▶ TASK DIRECTIONS:
Extract every line of the listing below that contains the string "kern", treating uppercase and lowercase letters as distinct.

------ DATA TO PROCESS

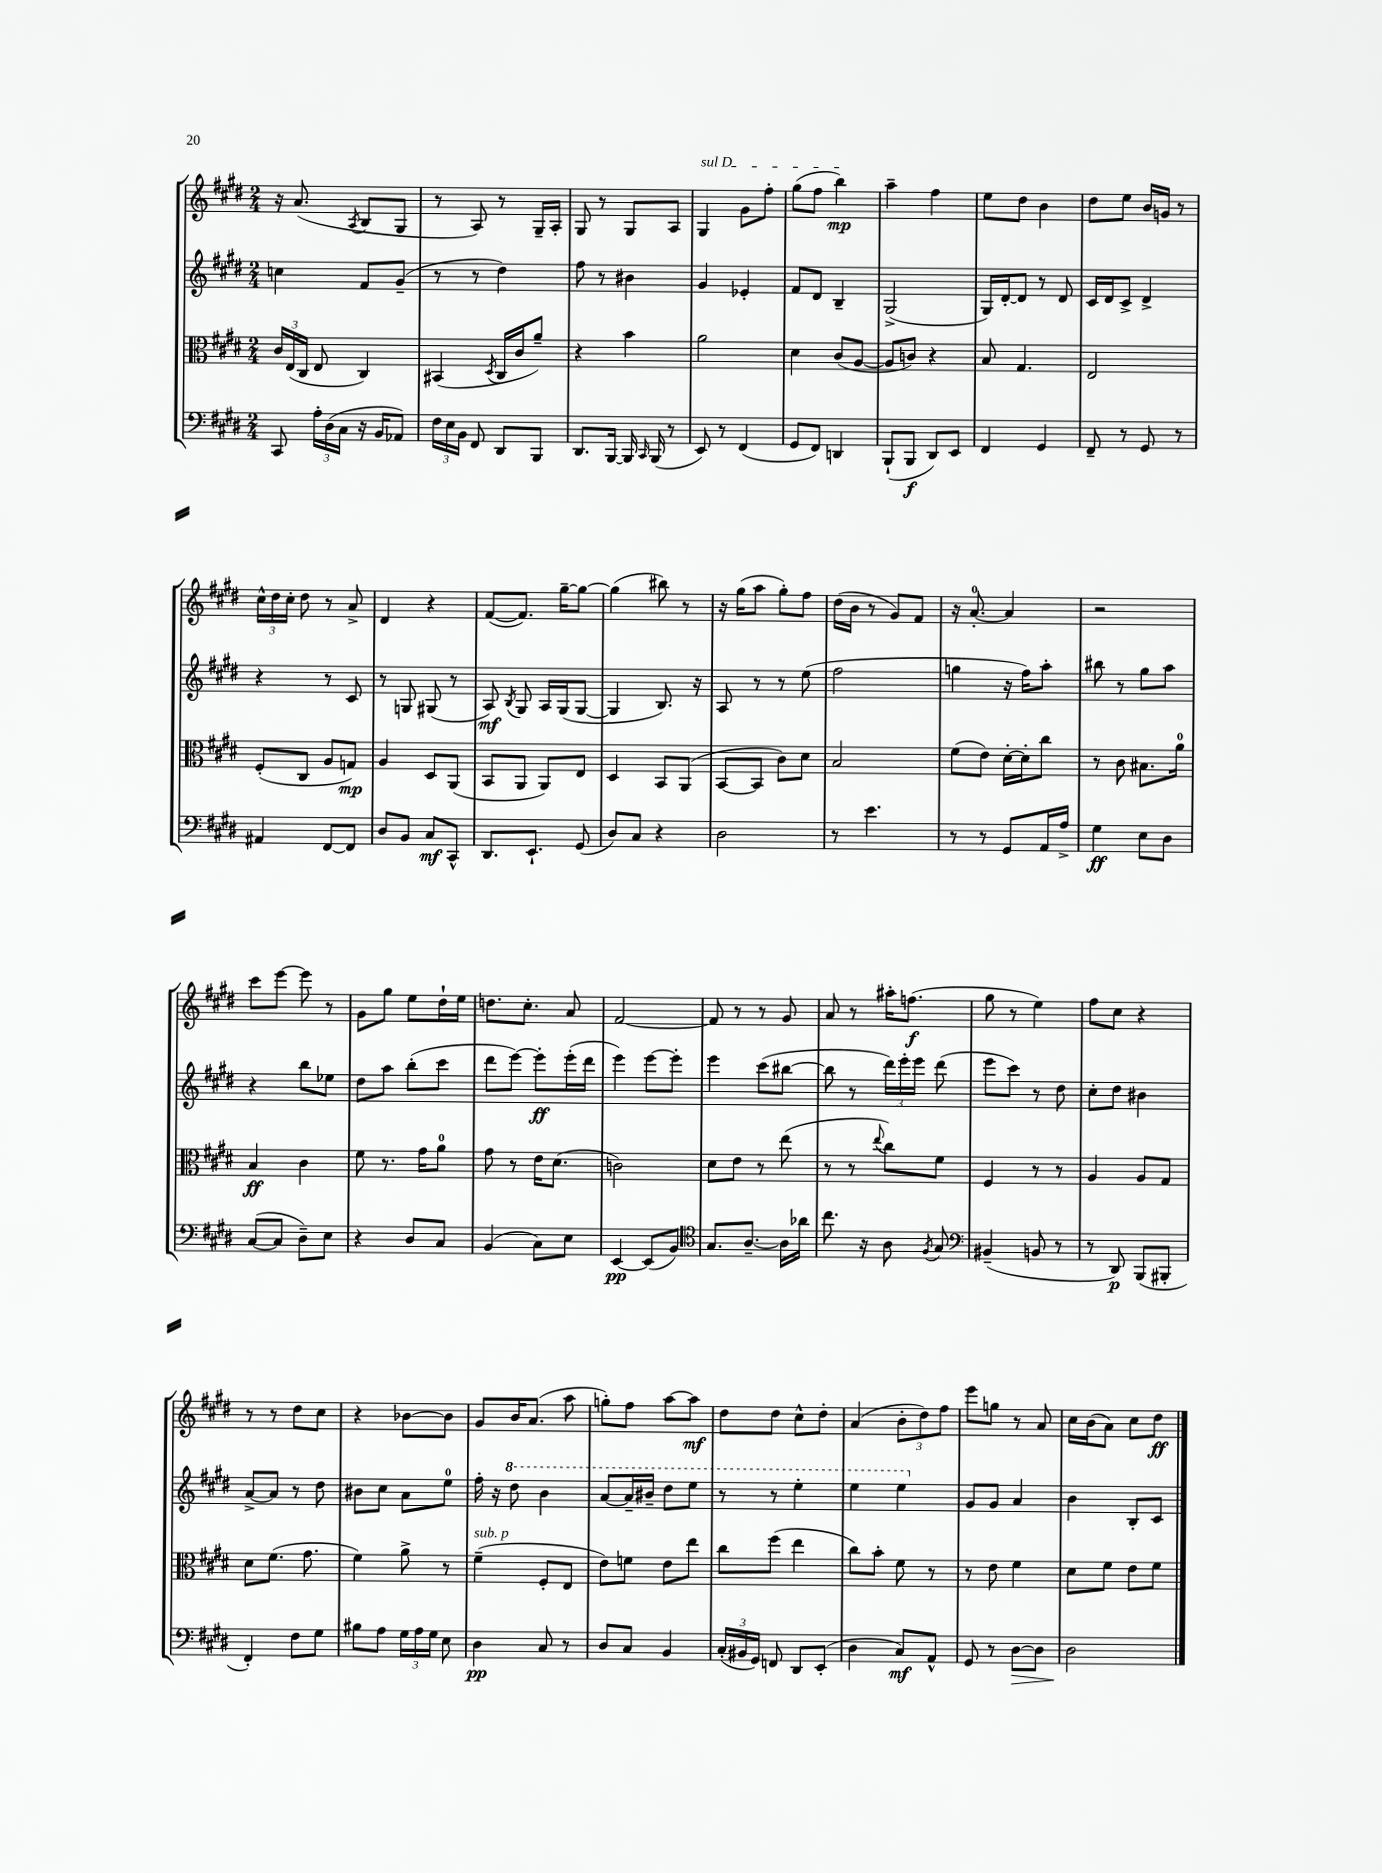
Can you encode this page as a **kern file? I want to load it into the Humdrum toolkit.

**kern	**dynam	**kern	**dynam	**kern	**dynam	**kern	**dynam
*part4	*part4	*part3	*part3	*part2	*part2	*part1	*part1
*staff4	*staff4	*staff3	*staff3	*staff2	*staff2	*staff1	*staff1
*clefF4	*	*clefC3	*	*clefG2	*	*clefG2	*
*k[f#c#g#d#]	*	*k[f#c#g#d#]	*	*k[f#c#g#d#]	*	*k[f#c#g#d#]	*
*M2/4	*	*M2/4	*	*M2/4	*	*M2/4	*
=1	=1	=1	=1	=1	=1	=1	=1
8CC#/	.	24c#/LL	.	4ccn\	.	16r	.
.	.	(24E/	.	.	.	.	.
.	.	.	.	.	.	(8.a/	.
.	.	24C#/JJ	.	.	.	.	.
24A'\LL	.	8E/	.	.	.	.	.
(24D#\	.	.	.	.	.	.	.
24C#\JJ	.	.	.	.	.	.	.
.	.	.	.	.	.	8qA/	.
16r	.	4C#/)	.	8f#/L	.	8B/L	.
16BB/KL	.	.	.	.	.	.	.
8AA-X/J)	.	.	.	(8g#~/J	.	8G#/J	.
=2	=2	=2	=2	=2	=2	=2	=2
24F#\LL	.	(4BB#X/	.	8r	.	8r	.
24E\	.	.	.	.	.	.	.
24BB\JJ	.	.	.	.	.	.	.
8FF#/	.	.	.	8r	.	8A/)	.
.	.	8qD#/	.	.	.	.	.
8DD#/L	.	16C#/LL	.	4dd#\)	.	8r	.
.	.	16c#/J	.	.	.	.	.
8BBB/J	.	8a~/J)	.	.	.	16G#~/LL	.
.	.	.	.	.	.	16A'/JJ	.
=3	=3	=3	=3	=3	=3	=3	=3
8.DD#/L	.	4r	.	8ff#\	.	8G#/	.
.	.	.	.	8r	.	8r	.
[16BBB/Jk	.	.	.	.	.	.	.
16BBB/]	.	4b\	.	4b#X\	.	8G#/L	.
16qqCC#/	.	.	.	.	.	.	.
(16BBB/	.	.	.	.	.	.	.
8r	.	.	.	.	.	8A/J	.
=4	=4	=4	=4	=4	=4	=4	=4
!	!	!	!	!	!	!LO:TX:a:i:t=sul D	!
8EE/)	.	2a\	.	4g#/	.	4G#/	.
8r	.	.	.	.	.	.	.
(4FF#/	.	.	.	4e-X'/	.	8g#\L	.
.	.	.	.	.	.	8ff#'\J	.
=5	=5	=5	=5	=5	=5	=5	=5
8GG#/L	.	4d#\	.	8f#/L	.	(8gg#\L	.
8FF#/J)	.	.	.	8d#/J	.	8ff#\J	.
4DDn/	.	(8c#/L	.	4B~/	.	4bb\)	mp
.	.	[8A/J	.	.	.	.	.
=6	=6	=6	=6	=6	=6	=6	=6
(8BBB`/L	.	8A/L]	.	(2G#^/	.	4aa~\	.
8BBB/J	f	8cn/J)	.	.	.	.	.
8DD#/L)	.	4r	.	.	.	4ff#\	.
8EE/J	.	.	.	.	.	.	.
=7	=7	=7	=7	=7	=7	=7	=7
4FF#/	.	8B/	.	16G#/LL)	.	8ee\L	.
.	.	.	.	[16d#'/J	.	.	.
.	.	4.G#/	.	8d#/J]	.	8dd#\J	.
4GG#/	.	.	.	8r	.	4b\	.
.	.	.	.	8d#/	.	.	.
=8	=8	=8	=8	=8	=8	=8	=8
8FF#~/	.	2E/	.	16c#/LL	.	8dd#\L	.
.	.	.	.	16d#/J	.	.	.
8r	.	.	.	8c#^/J	.	8ee\J	.
8GG#/	.	.	.	4d#^/	.	16b/LL	.
.	.	.	.	.	.	16gn/JJ	.
8r	.	.	.	.	.	8r	.
!!LO:LB:g=z
=9	=9	=9	=9	=9	=9	=9	=9
4AA#X/	.	(8F#'/L	.	4r	.	24cc#^^\LL	.
.	.	.	.	.	.	24dd#\	.
.	.	.	.	.	.	24cc#'\JJ	.
.	.	8C#/J	.	.	.	8dd#\	.
[8FF#/L	.	8A/L	.	8r	.	8r	.
8FF#/J]	.	8Gn/J)	mp	8c#/	.	8a^/	.
=10	=10	=10	=10	=10	=10	=10	=10
8D#/L	.	4A/	.	8r	.	4d#/	.
8BB/J	.	.	.	8Gn/	.	.	.
8C#/L	mf	8D#/L	.	(8G#X/	.	4r	.
8CC#^^/J	.	(8AA/J	.	8r	.	.	.
=11	=11	=11	=11	=11	=11	=11	=11
8.DD#/L	.	8BB/L	.	8A/)	mf	([8f#/L	.
.	.	.	.	8qB/	.	.	.
.	.	8AA/J	.	8G#/	.	8.f#/J])	.
8.EE`/J	.	.	.	.	.	.	.
.	.	8AA/L)	.	16A/LL	.	.	.
.	.	.	.	(16G#/J	.	[16gg#~\KL	.
(8GG#/	.	8E/J	.	[8G#/J	.	8gg#\J_	.
=12	=12	=12	=12	=12	=12	=12	=12
8D#/L)	.	4D#/	.	4G#/]	.	(4gg#\]	.
8C#/J	.	.	.	.	.	.	.
4r	.	8BB/L	.	8.B/)	.	8bb#X\)	.
.	.	(8AA/J	.	.	.	8r	.
.	.	.	.	16r	.	.	.
=13	=13	=13	=13	=13	=13	=13	=13
2D#\	.	[8BB/L	.	8A/	.	16r	.
.	.	.	.	.	.	(16gg#\KL	.
.	.	8BB/J]	.	8r	.	8aa\J	.
.	.	8c#\L)	.	8r	.	8gg#'\L)	.
.	.	8d#\J	.	(8ee\	.	8ff#\J	.
=14	=14	=14	=14	=14	=14	=14	=14
8r	.	2B/	.	2ff#\	.	(16dd#\LL	.
.	.	.	.	.	.	16b\JJ	.
4.e\	.	.	.	.	.	8r	.
.	.	.	.	.	.	8g#/L)	.
.	.	.	.	.	.	8f#/J	.
=15	=15	=15	=15	=15	=15	=15	=15
8r	.	(8f#\L	.	4ggn\	.	16r	.
.	.	.	.	.	.	[8.a'/	.
8r	.	8e\J)	.	.	.	.	.
8GG#/L	.	[16d#'\LL	.	16r	.	4a/]	.
.	.	16d#'\J]	.	16ff#\KL)	.	.	.
16AA/L	.	8cc#\J	.	8aa'\J	.	.	.
16A^/JJ	.	.	.	.	.	.	.
=16	=16	=16	=16	=16	=16	=16	=16
4G#\	ff	8r	.	8bb#X\	.	2r	.
.	.	8c#\	.	8r	.	.	.
8E\L	.	8.B#X\L	.	8gg#\L	.	.	.
8D#\J	.	.	.	8aa\J	.	.	.
.	.	16a\Jk	.	.	.	.	.
!!LO:LB:g=z
=17	=17	=17	=17	=17	=17	=17	=17
([8C#/L	.	4B/	ff	4r	.	8ccc#\L	.
8C#/J]	.	.	.	.	.	[8eee\J	.
8D#~\L)	.	4c#\	.	8bb\L	.	8eee\]	.
8E\J	.	.	.	8ee-X\J	.	8r	.
=18	=18	=18	=18	=18	=18	=18	=18
4r	.	8f#\	.	8dd#\L	.	8g#\L	.
.	.	8.r	.	8aa\J	.	8gg#\J	.
8D#/L	.	.	.	(8bb'\L	.	8ee\L	.
.	.	16g#\KL	.	.	.	.	.
8C#/J	.	8a\J	.	8ccc#\J	.	16dd#`\L	.
.	.	.	.	.	.	16ee\JJ	.
=19	=19	=19	=19	=19	=19	=19	=19
(4BB/	.	8g#\	.	8ddd#\L	.	8.ddn\L	.
.	.	8r	.	[8eee\J)	.	.	.
.	.	.	.	.	.	8.cc#'\J	.
8C#\L)	.	16e\KL	.	8eee'\L]	ff	.	.
.	.	(8.d#\J	.	.	.	.	.
8E\J	.	.	.	(16eee'\L	.	8a/	.
.	.	.	.	16ddd#\JJ	.	.	.
=20	=20	=20	=20	=20	=20	=20	=20
[4EE/	pp	2cn\)	.	4eee\)	.	[2f#/	.
(8EE/L]	.	.	.	[8eee\L	.	.	.
8BB/J)	.	.	.	8eee'\J]	.	.	.
=21	=21	=21	=21	=21	=21	=21	=21
*clefC4	*	*	*	*	*	*	*
8.G#/L	.	8d#\L	.	4eee\	.	8f#/]	.
.	.	8e\J	.	.	.	8r	.
[8.A~/J	.	.	.	.	.	.	.
.	.	8r	.	(8ccc#\L	.	8r	.
16A\LL]	.	(8ee\	.	[8bb#X\J	.	8g#/	.
16a-X\JJ	.	.	.	.	.	.	.
=22	=22	=22	=22	=22	=22	=22	=22
8.cc#\	.	8r	.	8bb#\]	.	8a/	.
.	.	8r	.	8r	.	8r	.
16r	.	.	.	.	.	.	.
.	.	8qqee/	.	.	.	.	.
8A\	.	8cc#\L)	.	24ddd#\LL)	.	16aa#X'\KL	.
.	.	.	.	24eee'\	.	.	.
.	.	.	.	.	.	(8.ffn\J	f
.	.	.	.	24eee\JJ	.	.	.
8qF#/	.	.	.	.	.	.	.
8G#/	.	8f#\J	.	(8ddd#\	.	.	.
=23	=23	=23	=23	=23	=23	=23	=23
*clefF4	*	*	*	*	*	*	*
(4BB#X~/	.	4F#/	.	8eee\L	.	8gg#\	.
.	.	.	.	8ccc#\J)	.	8r	.
8BBn/	.	8r	.	8r	.	4ee\)	.
8r	.	8r	.	8dd#\	.	.	.
=24	=24	=24	=24	=24	=24	=24	=24
8r	.	4A/	.	8cc#'\L	.	8ff#\L	.
8DD#/)	p	.	.	8dd#\J	.	8cc#\J	.
(8BBB/L	.	8A/L	.	4b#X\	.	4r	.
8BBB#X'/J	.	8G#/J	.	.	.	.	.
!!LO:LB:g=z
=25	=25	=25	=25	=25	=25	=25	=25
4FF#'/)	.	8d#\L	.	[8a^/L	.	8r	.
.	.	(8.f#\J	.	8a/J]	.	8r	.
8F#\L	.	.	.	8r	.	8dd#\L	.
.	.	8.g#\	.	.	.	.	.
8G#\J	.	.	.	8dd#\	.	8cc#\J	.
=26	=26	=26	=26	=26	=26	=26	=26
8B#X\L	.	4f#\)	.	8b#X\L	.	4r	.
8A\J	.	.	.	8cc#\J	.	.	.
24G#\LL	.	8a^\	.	8a\L	.	[8b-X\L	.
24A\	.	.	.	.	.	.	.
24G#\JJ	.	.	.	.	.	.	.
8E\	.	8r	.	8ee\J	.	8b-\J]	.
=27	=27	=27	=27	=27	=27	=27	=27
!	!	!LO:TX:a:i:t=sub. p	!	!	!	!	!
4D#\	pp	(4f#~\	.	16ff#'\	.	8g#/L	.
.	.	.	.	16r	.	.	.
*	*	*	*	*8va	*	*	*
.	.	.	.	8ddd#\	.	16b/K	.
.	.	.	.	.	.	(8.a/J	.
8C#/	.	8F#'/L	.	4bb\	.	.	.
8r	.	8E/J	.	.	.	8aa\	.
=28	=28	=28	=28	=28	=28	=28	=28
8D#/L	.	8e\L)	.	[8aa/L	.	8ggn'\L)	.
8C#/J	.	8fn\J	.	16aa~/L]	.	8ff#\J	.
.	.	.	.	16bb#X~/JJ	.	.	.
4BB/	.	8e\L	.	8ddd#\L	.	[8aa\L	.
.	.	8ee\J	.	8eee\J	.	8aa\J]	mf
=29	=29	=29	=29	=29	=29	=29	=29
(24C#'/LL	.	8cc#\L	.	8r	.	8dd#\L	.
24BB#X/	.	.	.	.	.	.	.
24GG#/JJ)	.	.	.	.	.	.	.
8FFn/	.	(8ff#\J	.	8r	.	8dd#\J	.
8DD#/L	.	4ee\	.	4eee'\	.	8cc#^^\L	.
(8EE'/J	.	.	.	.	.	8dd#'\J	.
=30	=30	=30	=30	=30	=30	=30	=30
4D#\	.	8cc#\L)	.	4eee\	.	(4a/	.
.	.	8b'\J	.	.	.	.	.
8C#/L)	mf	8f#\	.	4eee\	.	12b'\L	.
.	.	.	.	.	.	12dd#\)	.
8AA^^/J	.	8r	.	.	.	.	.
.	.	.	.	.	.	12ff#\J	.
=31	=31	=31	=31	=31	=31	=31	=31
*	*	*	*	*X8va	*	*	*
8GG#/	.	8r	.	8g#/L	.	8eee\L	.
8r	.	8e\	.	8g#/J	.	8ggn\J	.
!	!LO:HP:b	!	!	!	!	!	!
[8D#\L	>	4f#\	.	4a/	.	8r	.
8D#\J]	.	.	.	.	.	8a/	.
=32	=32	=32	=32	=32	=32	=32	=32
2D#\	.	8d#\L	.	4b\	.	16cc#\LL	.
.	.	.	.	.	.	(16b\J	.
.	.	8f#\J	.	.	.	8a\J)	.
.	.	8e\L	.	8B'/L	.	8cc#\L	.
.	.	8f#\J	.	8c#/J	.	8dd#\J	ff
.	]	.	.	.	.	.	.
==	==	==	==	==	==	==	==
*-	*-	*-	*-	*-	*-	*-	*-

------------

▶ SOLUTION:
Can you encode this page as a **kern file? I want to load it into the Humdrum toolkit.
**kern	**dynam	**kern	**dynam	**kern	**dynam	**kern	**dynam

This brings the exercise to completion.